**What you have to do:**
Set the data below down again, exactly, with every picture left out.

Start of Data to examine

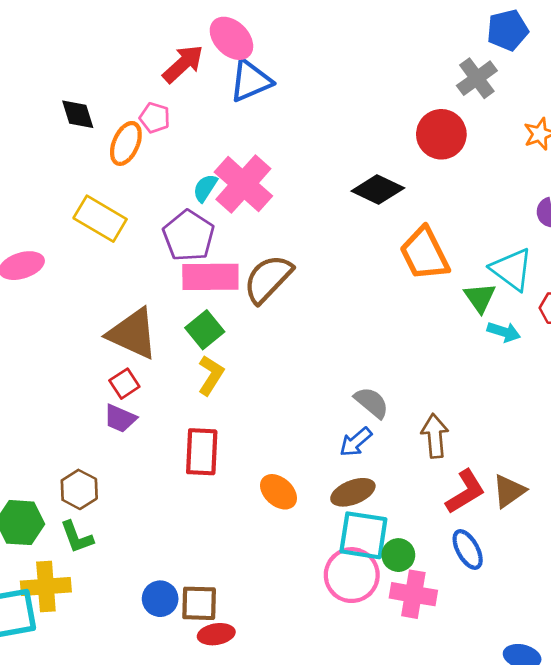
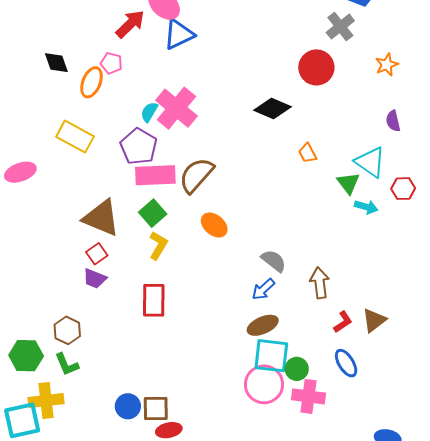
orange trapezoid: (425, 254) -> (308, 153), size x0.5
orange ellipse: (278, 492) -> (214, 225), moved
red L-shape: (465, 492) -> (343, 322), size x0.7

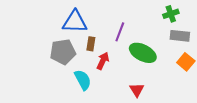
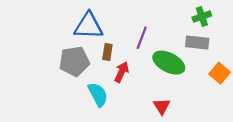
gray rectangle: (180, 36) -> (197, 43), moved

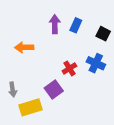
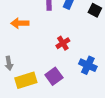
blue cross: (96, 63) -> (88, 65), moved
purple square: (54, 89) -> (54, 76), moved

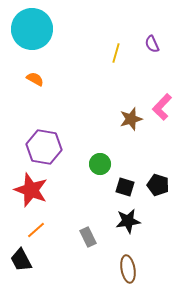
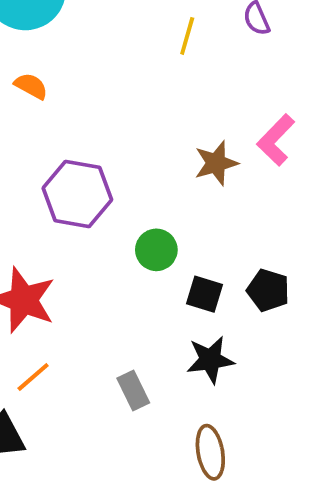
purple hexagon: (44, 147) -> (77, 194), moved

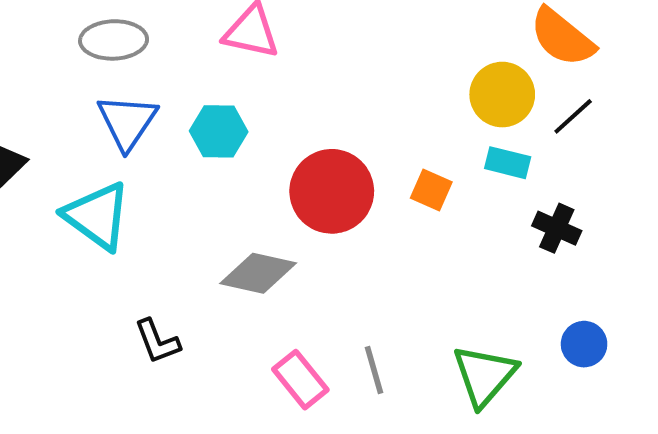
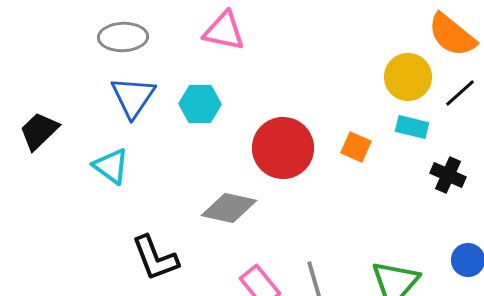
cyan triangle: (97, 216) -> (111, 166), size x0.7
black L-shape: (157, 341) -> (155, 258), size x1.4

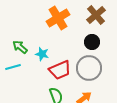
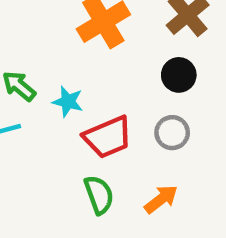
gray circle: (89, 68) -> (172, 133), size x0.6

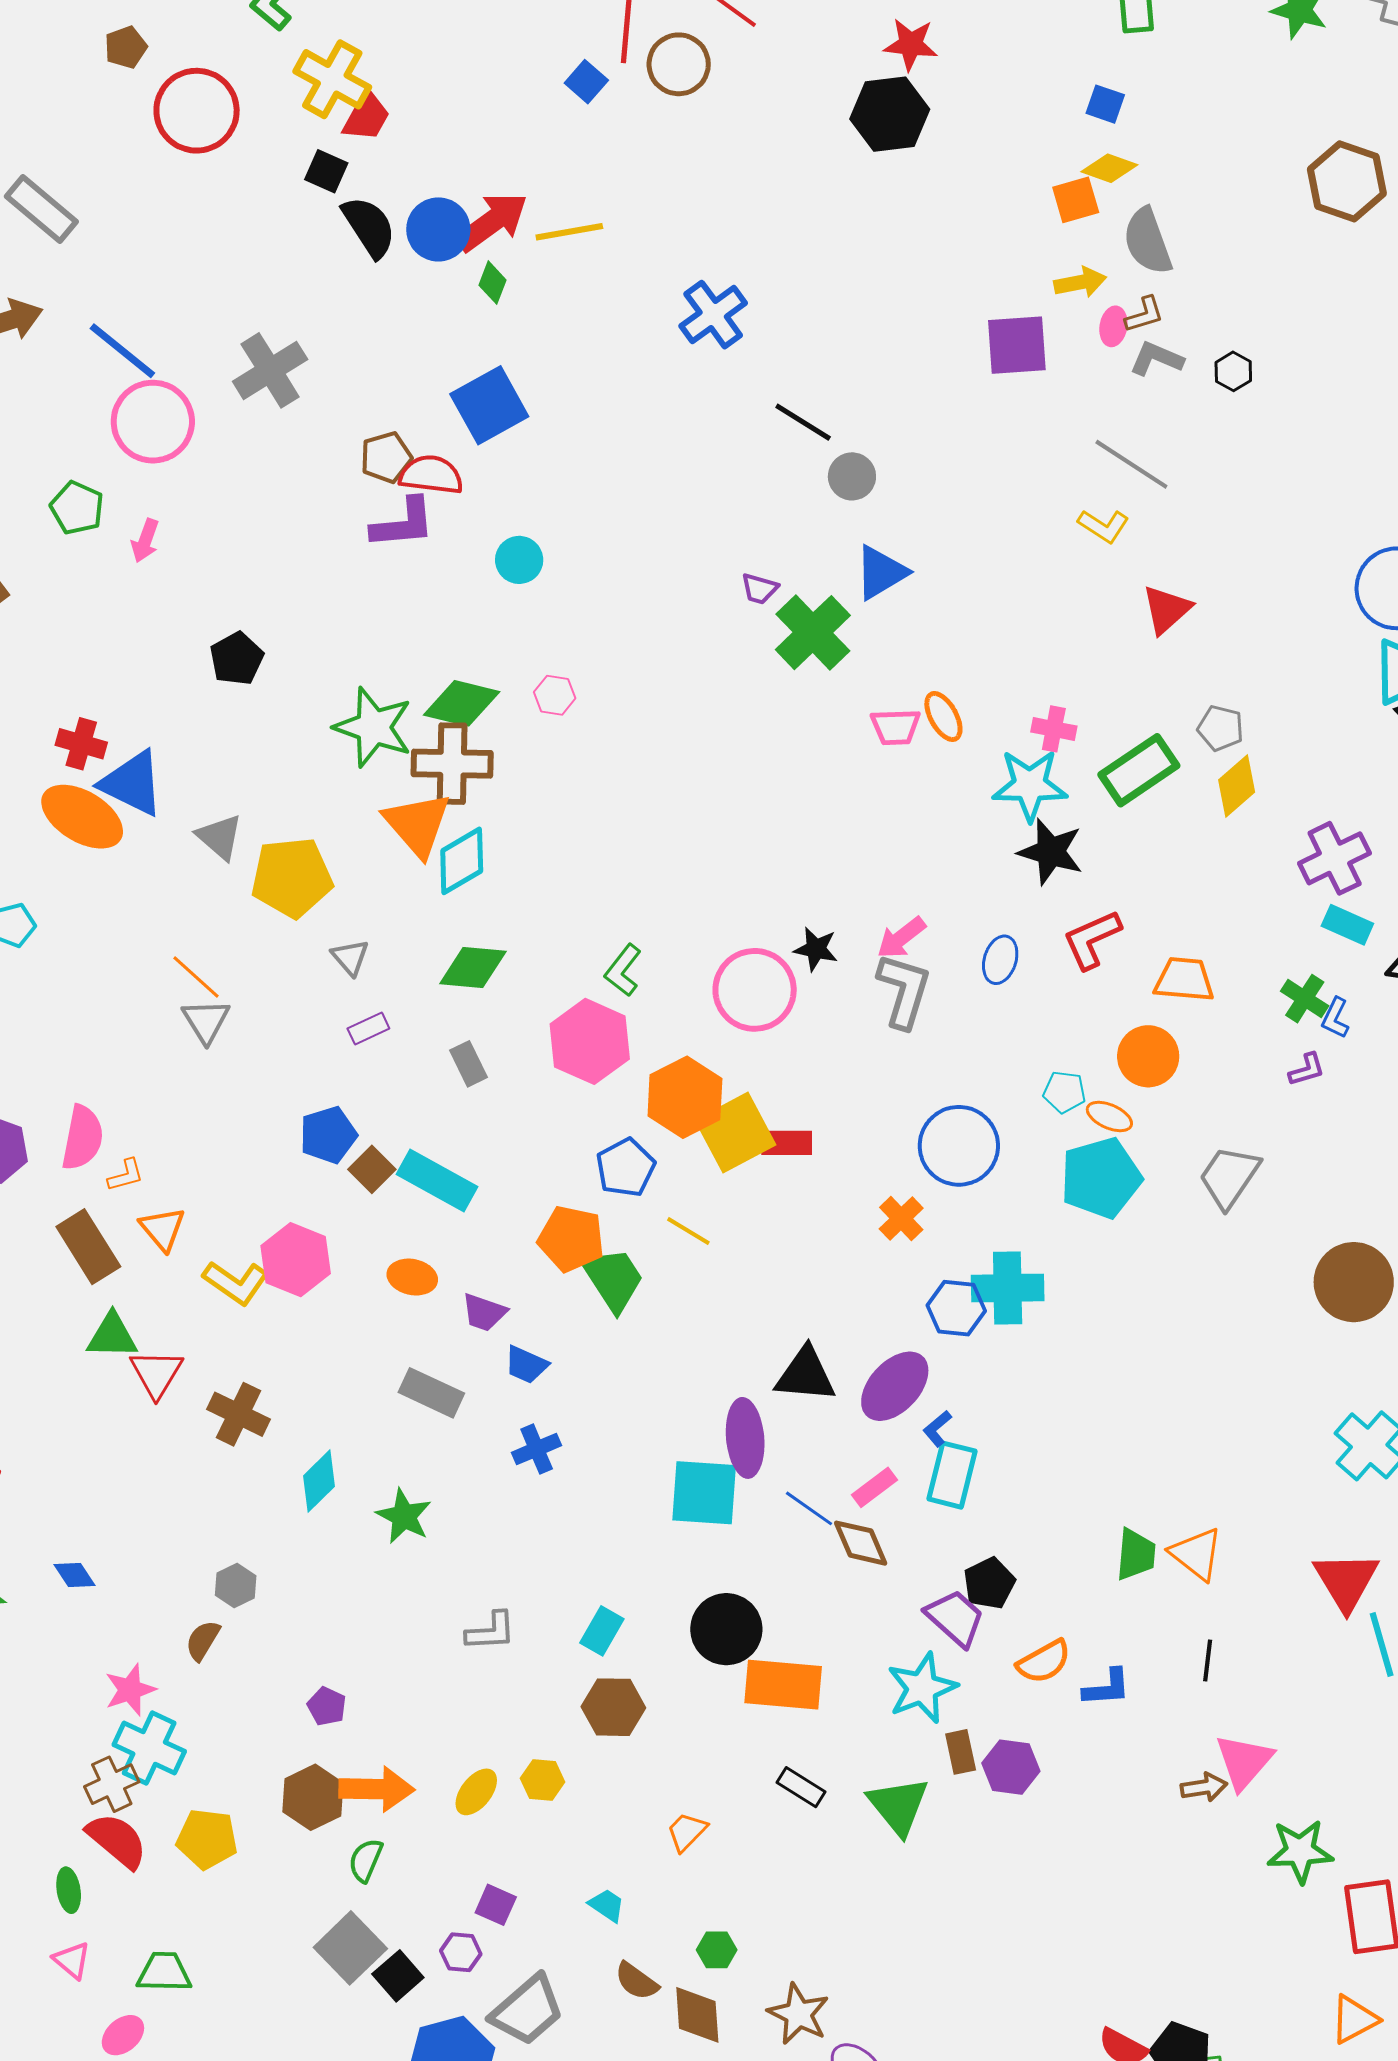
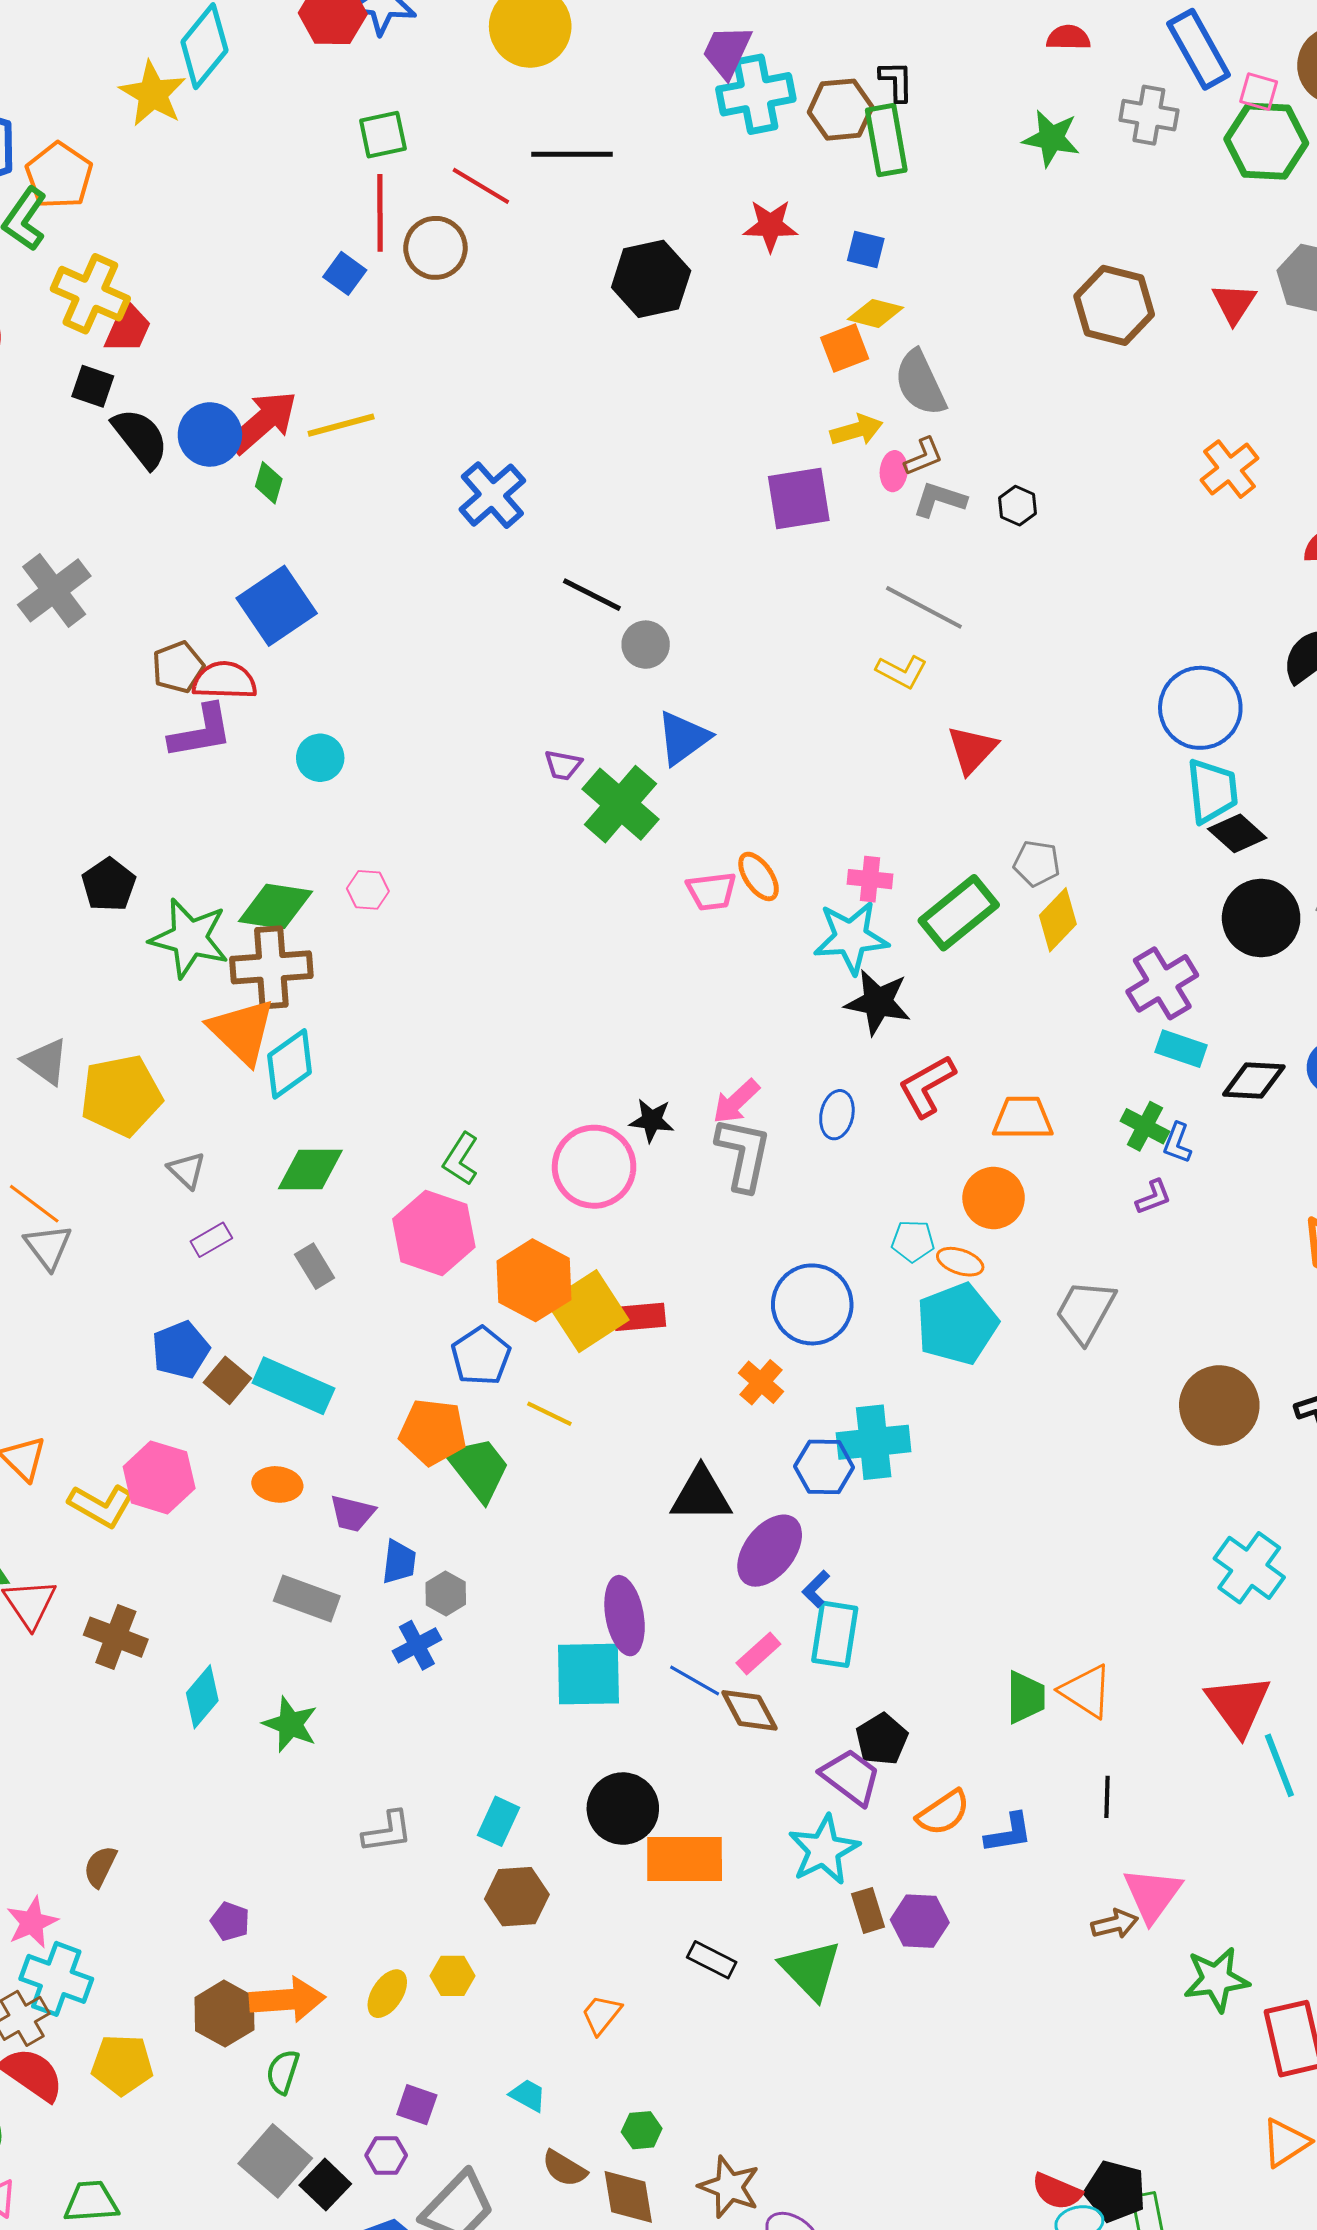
red star: (911, 44) -> (770, 226), moved
black pentagon: (237, 659) -> (109, 885), moved
blue trapezoid: (526, 1365) -> (399, 1562), turned -102
black triangle: (806, 1375) -> (701, 1495), moved
gray hexagon: (236, 1585) -> (446, 1593), moved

End of Data to examine

**Result:**
orange trapezoid: (425, 254) -> (308, 153), size x0.5
orange ellipse: (278, 492) -> (214, 225), moved
red L-shape: (465, 492) -> (343, 322), size x0.7

gray rectangle: (180, 36) -> (197, 43), moved

blue cross: (96, 63) -> (88, 65), moved
purple square: (54, 89) -> (54, 76), moved

purple hexagon: (44, 147) -> (77, 194), moved

cyan triangle: (97, 216) -> (111, 166), size x0.7
black L-shape: (157, 341) -> (155, 258), size x1.4

gray circle: (89, 68) -> (172, 133), size x0.6

red star: (911, 44) -> (770, 226), moved
black pentagon: (237, 659) -> (109, 885), moved
blue trapezoid: (526, 1365) -> (399, 1562), turned -102
black triangle: (806, 1375) -> (701, 1495), moved
gray hexagon: (236, 1585) -> (446, 1593), moved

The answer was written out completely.